**WHAT THE EXERCISE ASKS**
Below is a listing to transcribe in full and exactly; keep the pictures out.
------ EXTRACTED ENTRIES
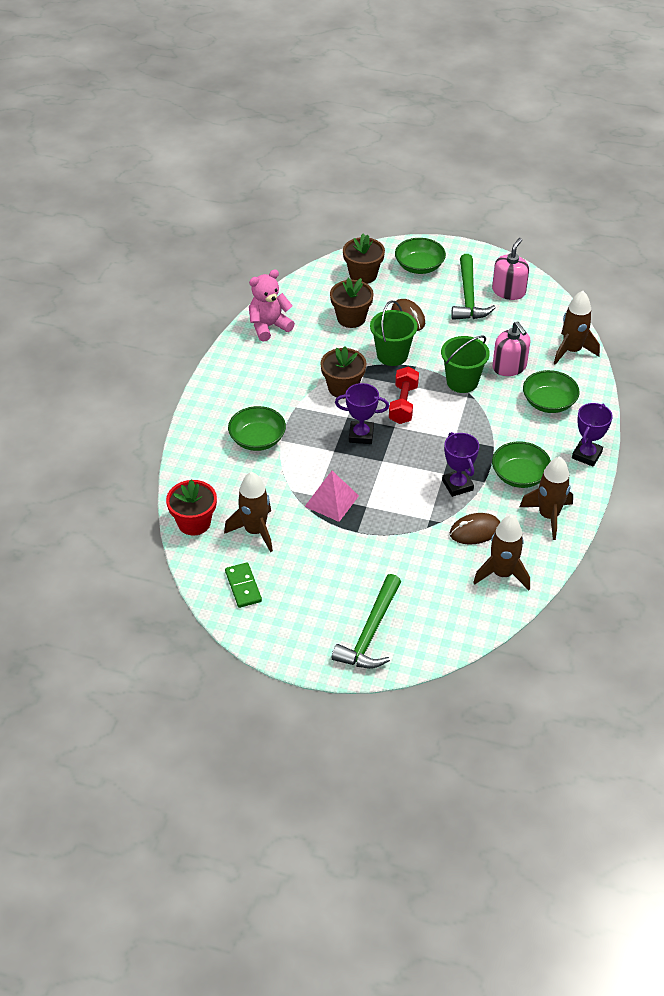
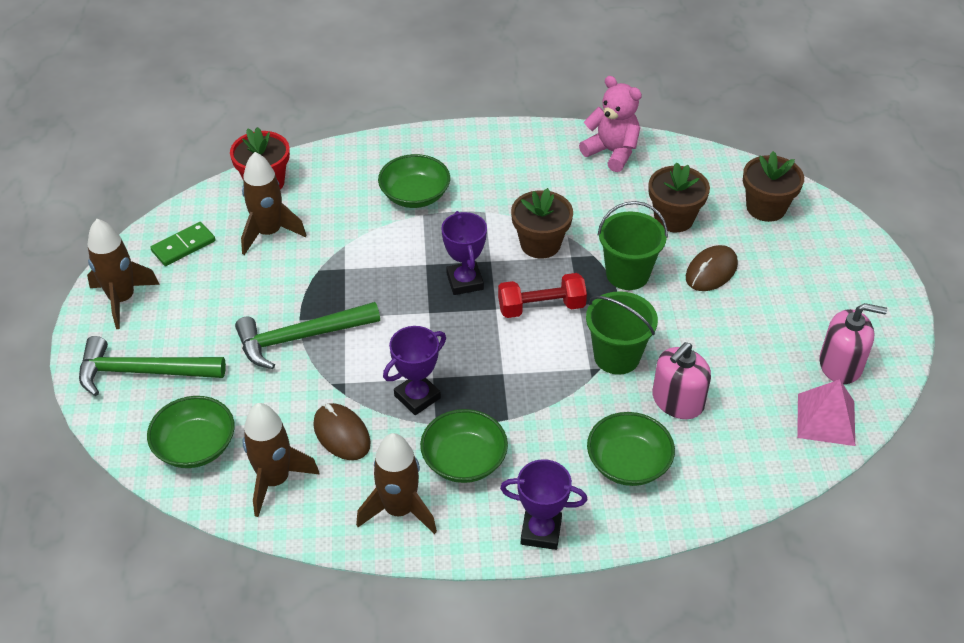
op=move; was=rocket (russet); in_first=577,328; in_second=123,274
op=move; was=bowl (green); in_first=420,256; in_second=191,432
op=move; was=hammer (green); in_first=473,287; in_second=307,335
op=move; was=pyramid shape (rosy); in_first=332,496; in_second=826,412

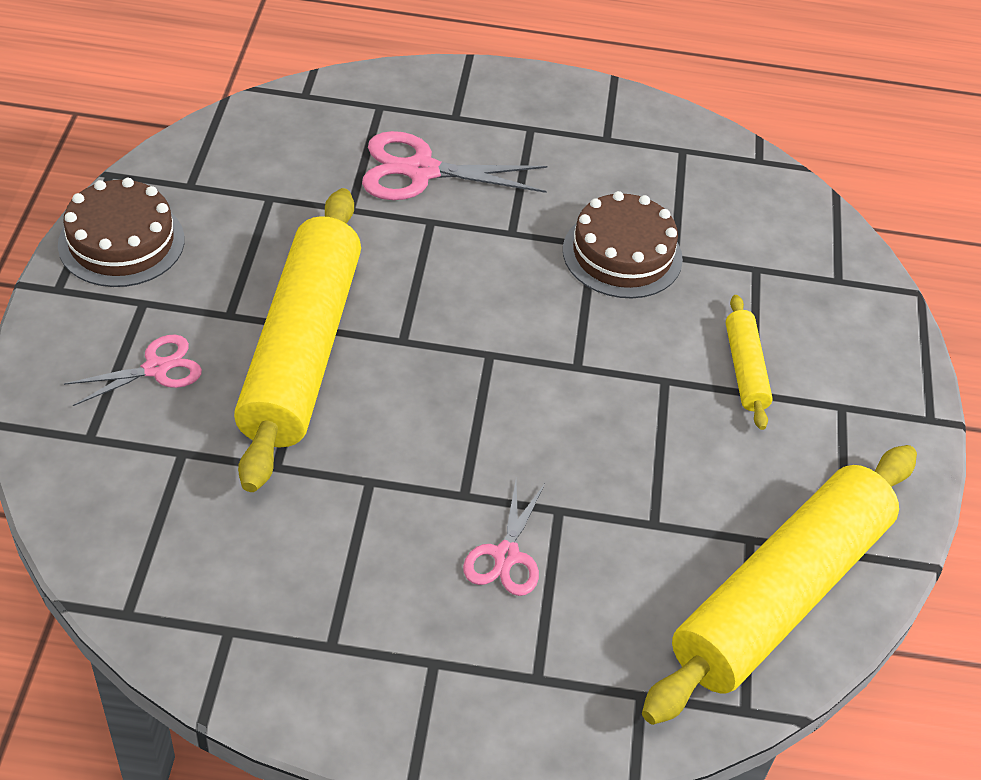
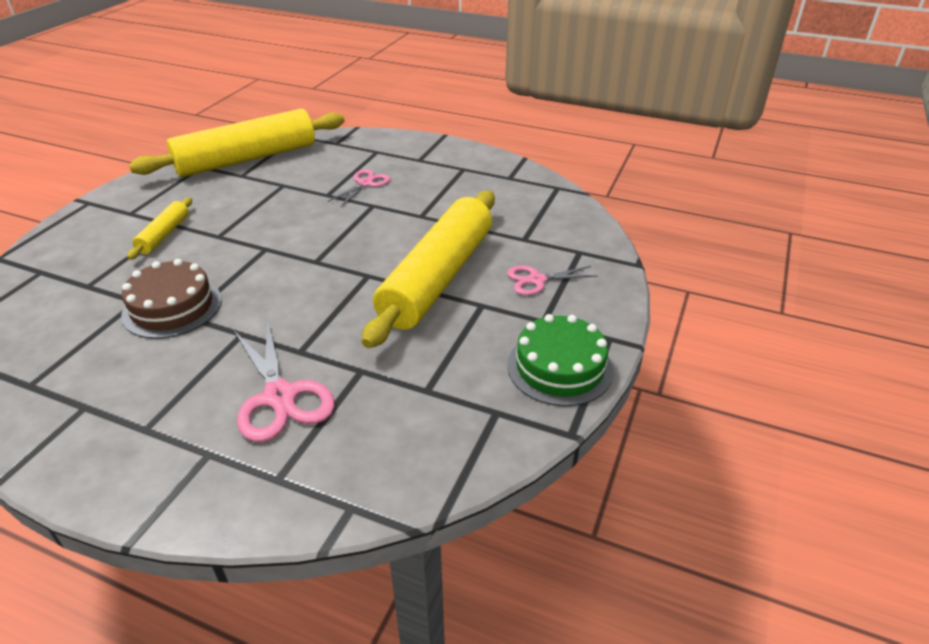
op=rotate; was=pair of scissors (rosy); in_first=454,165; in_second=284,380; clockwise=45
op=recolor; was=gateau (russet); now=gateau (green); in_first=121,232; in_second=560,360

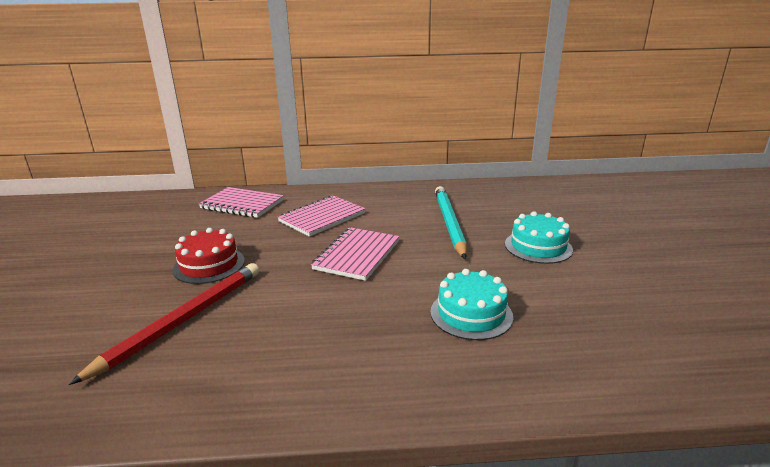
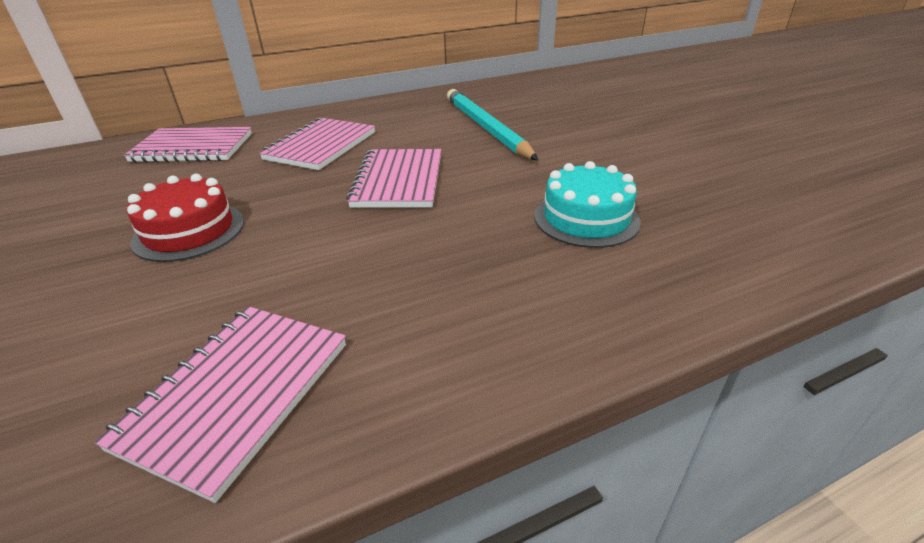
op=insert; now=notebook (rosy); in_second=220,404
op=delete; was=pencil (red); in_first=164,324
op=delete; was=gateau (turquoise); in_first=539,237

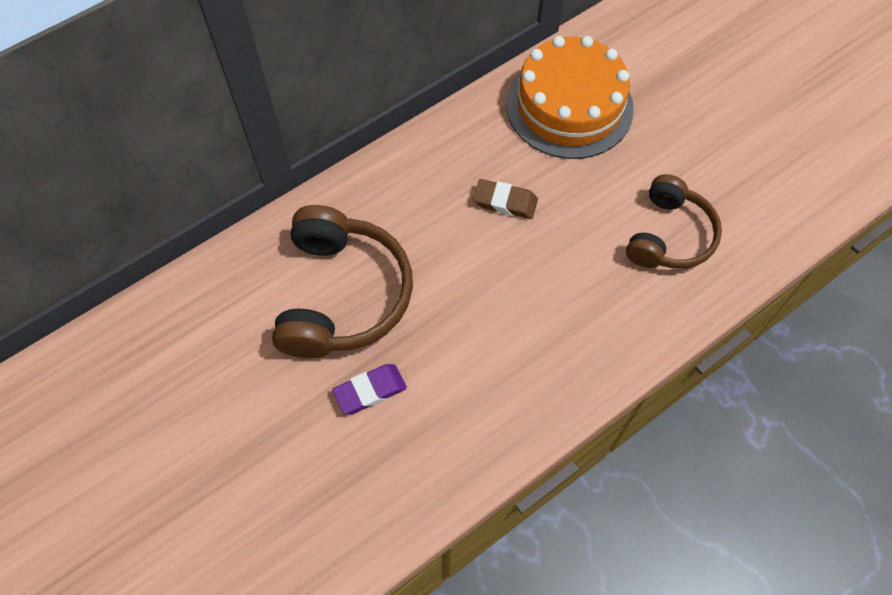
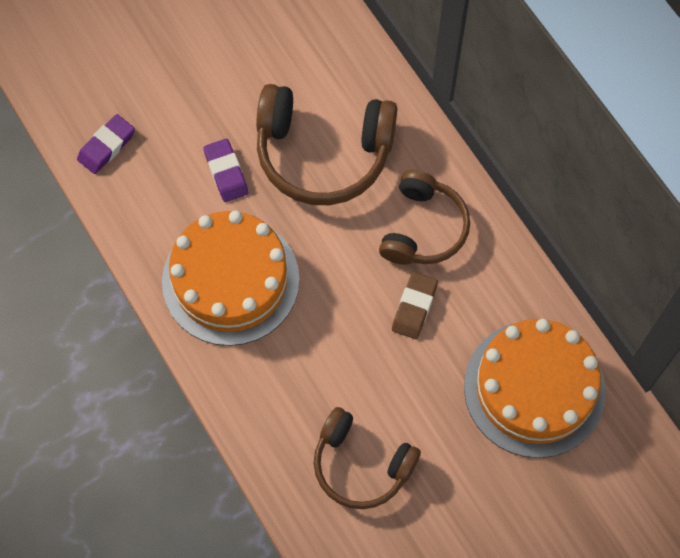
op=insert; now=gum eraser (purple); in_second=106,144
op=insert; now=gateau (bright orange); in_second=231,278
op=insert; now=over-ear headphones (russet); in_second=424,217

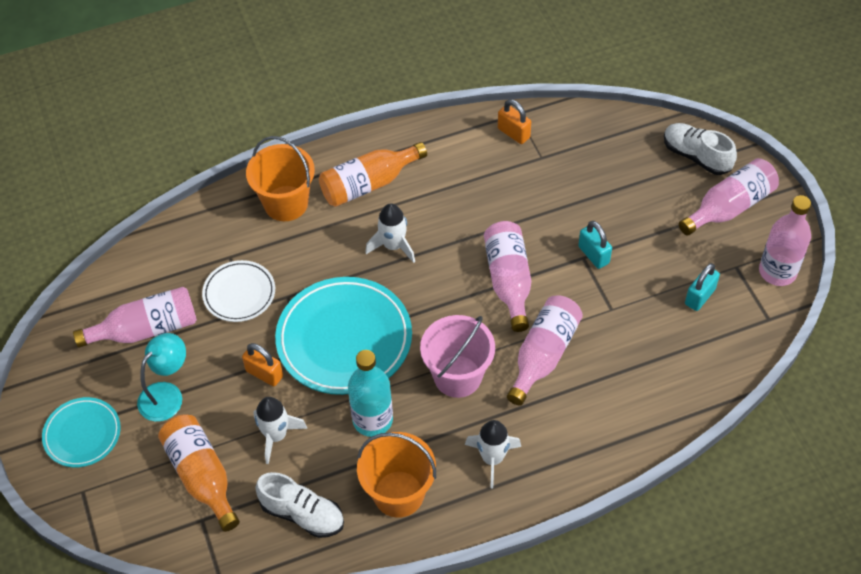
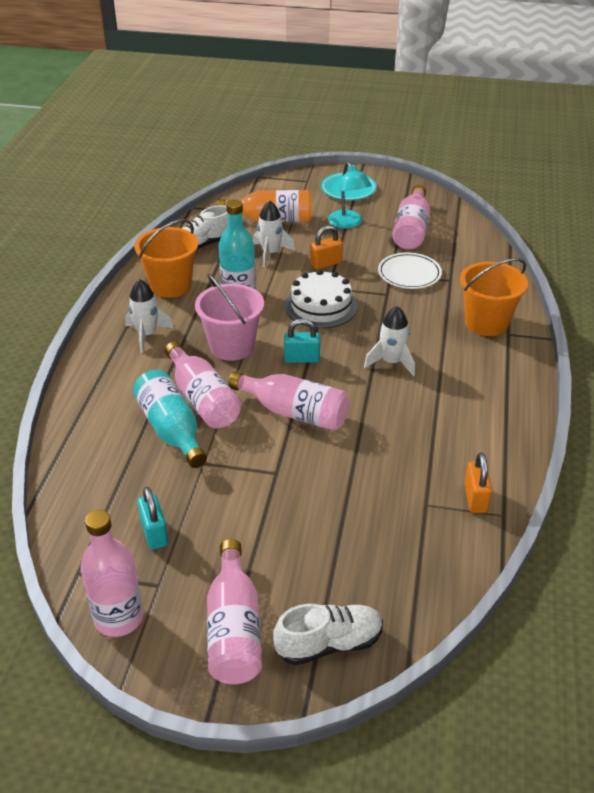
op=insert; now=bottle (turquoise); in_second=170,419
op=move; was=small lock (turquoise); in_first=595,245; in_second=302,340
op=replace; was=plate (turquoise); now=gateau (white); in_first=343,336; in_second=321,298
op=rotate; was=small lock (bright orange); in_first=514,121; in_second=478,482; clockwise=-75
op=delete; was=bottle (bright orange); in_first=373,174

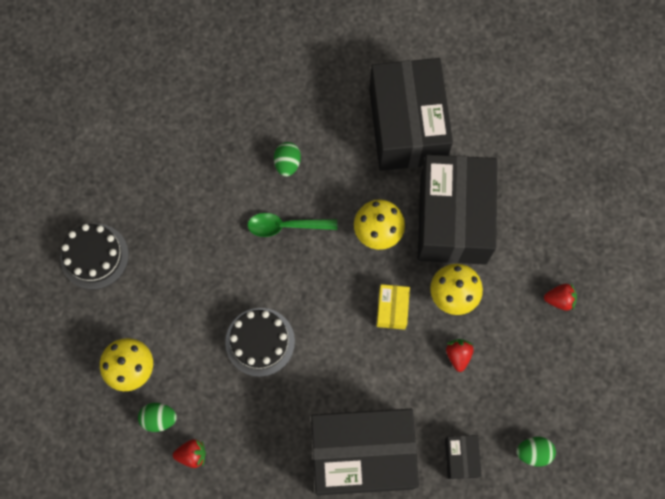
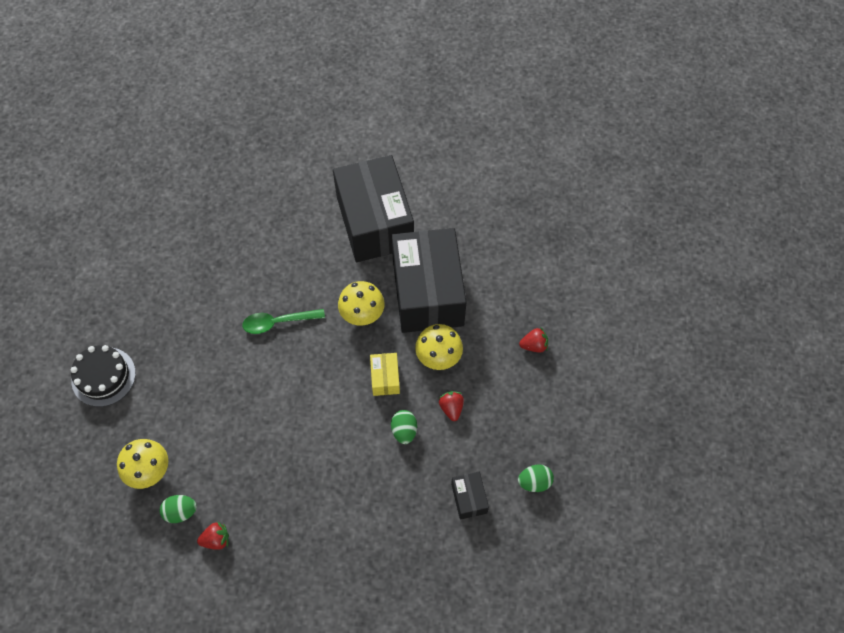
op=move; was=egg shape (green); in_first=287,159; in_second=404,427
op=delete; was=gateau (black); in_first=260,342
op=delete; was=parcel (black); in_first=365,452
------------
**ANSWER SECTION**
op=move; was=rocket (russet); in_first=577,328; in_second=123,274
op=move; was=bowl (green); in_first=420,256; in_second=191,432
op=move; was=hammer (green); in_first=473,287; in_second=307,335
op=move; was=pyramid shape (rosy); in_first=332,496; in_second=826,412

op=rotate; was=pair of scissors (rosy); in_first=454,165; in_second=284,380; clockwise=45
op=recolor; was=gateau (russet); now=gateau (green); in_first=121,232; in_second=560,360

op=insert; now=notebook (rosy); in_second=220,404
op=delete; was=pencil (red); in_first=164,324
op=delete; was=gateau (turquoise); in_first=539,237

op=insert; now=gum eraser (purple); in_second=106,144
op=insert; now=gateau (bright orange); in_second=231,278
op=insert; now=over-ear headphones (russet); in_second=424,217

op=insert; now=bottle (turquoise); in_second=170,419
op=move; was=small lock (turquoise); in_first=595,245; in_second=302,340
op=replace; was=plate (turquoise); now=gateau (white); in_first=343,336; in_second=321,298
op=rotate; was=small lock (bright orange); in_first=514,121; in_second=478,482; clockwise=-75
op=delete; was=bottle (bright orange); in_first=373,174

op=move; was=egg shape (green); in_first=287,159; in_second=404,427
op=delete; was=gateau (black); in_first=260,342
op=delete; was=parcel (black); in_first=365,452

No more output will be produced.